━━━ Provided material
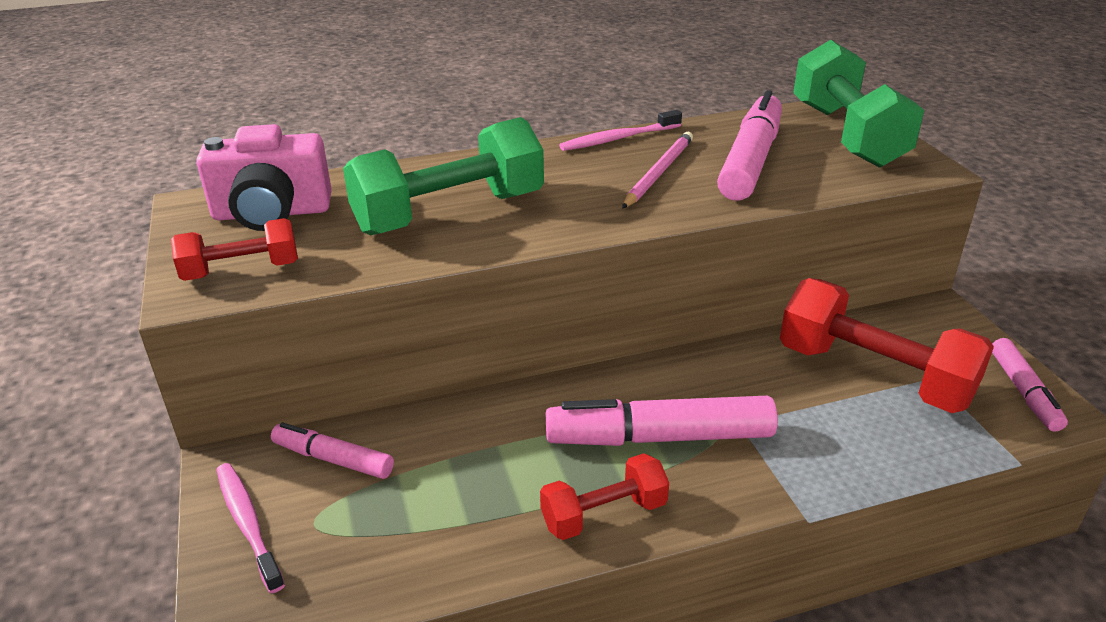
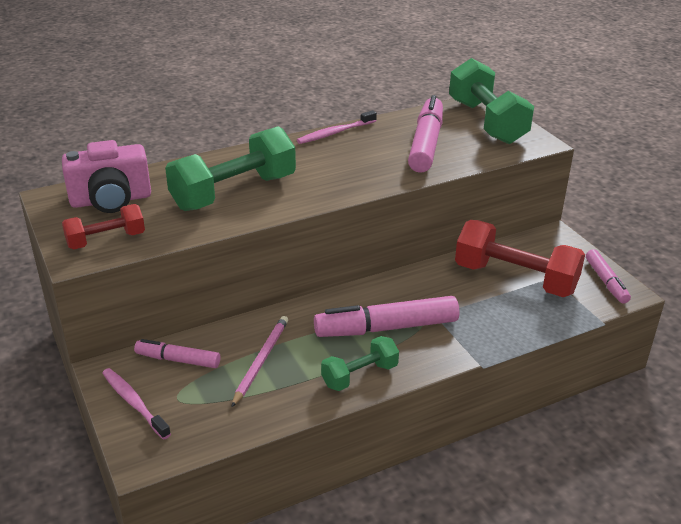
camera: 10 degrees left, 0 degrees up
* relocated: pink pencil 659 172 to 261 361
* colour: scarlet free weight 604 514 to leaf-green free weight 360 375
━━━━━━
━━━ Provided material
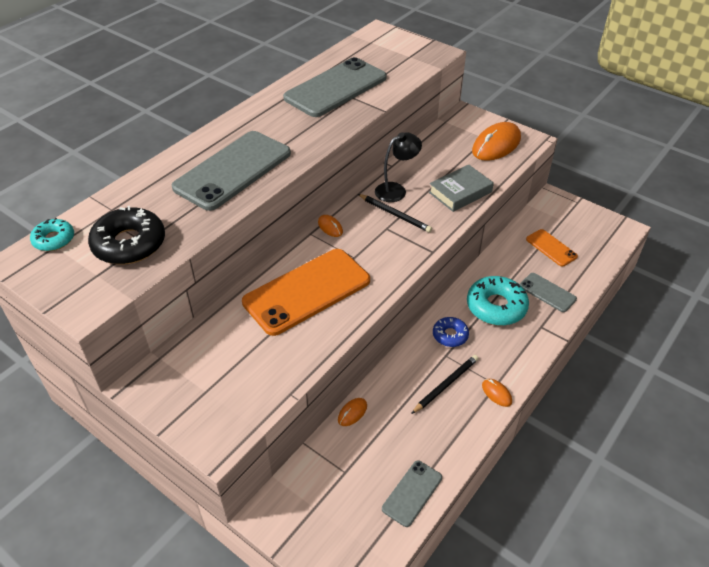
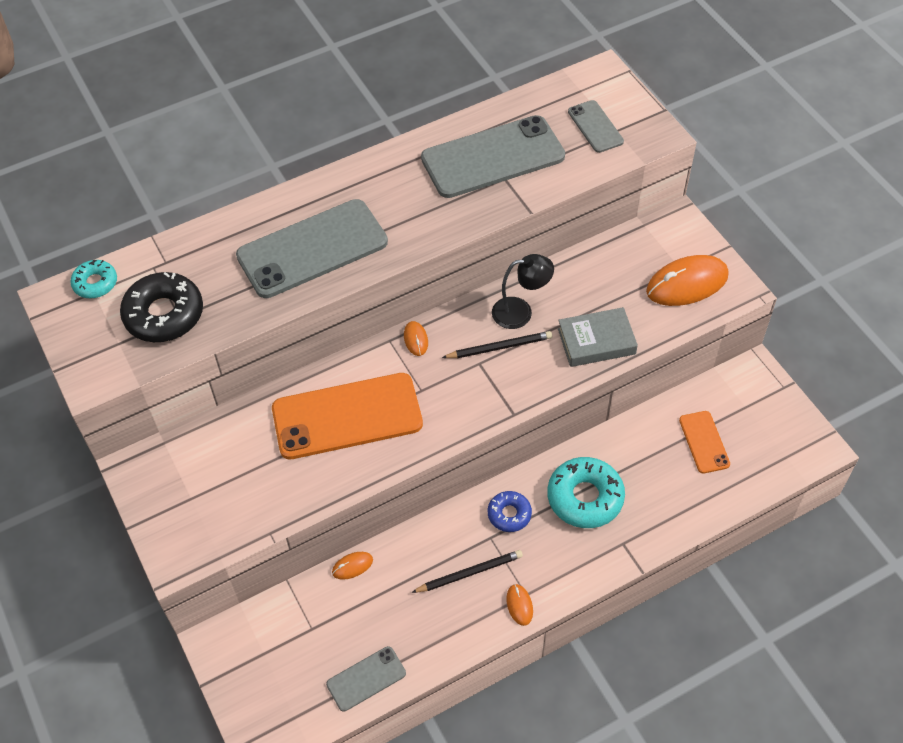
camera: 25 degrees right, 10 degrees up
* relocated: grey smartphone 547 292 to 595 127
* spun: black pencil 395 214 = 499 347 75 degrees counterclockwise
━━━━━━
• [What you will do]: Begin with the line above that has "camera: 10 degrees left, 0 degrees up" and continue through the line that has "weight 360 375", setting each one down exactly. Stop there.

• [Solution to this task]:
camera: 10 degrees left, 0 degrees up
* relocated: pink pencil 659 172 to 261 361
* colour: scarlet free weight 604 514 to leaf-green free weight 360 375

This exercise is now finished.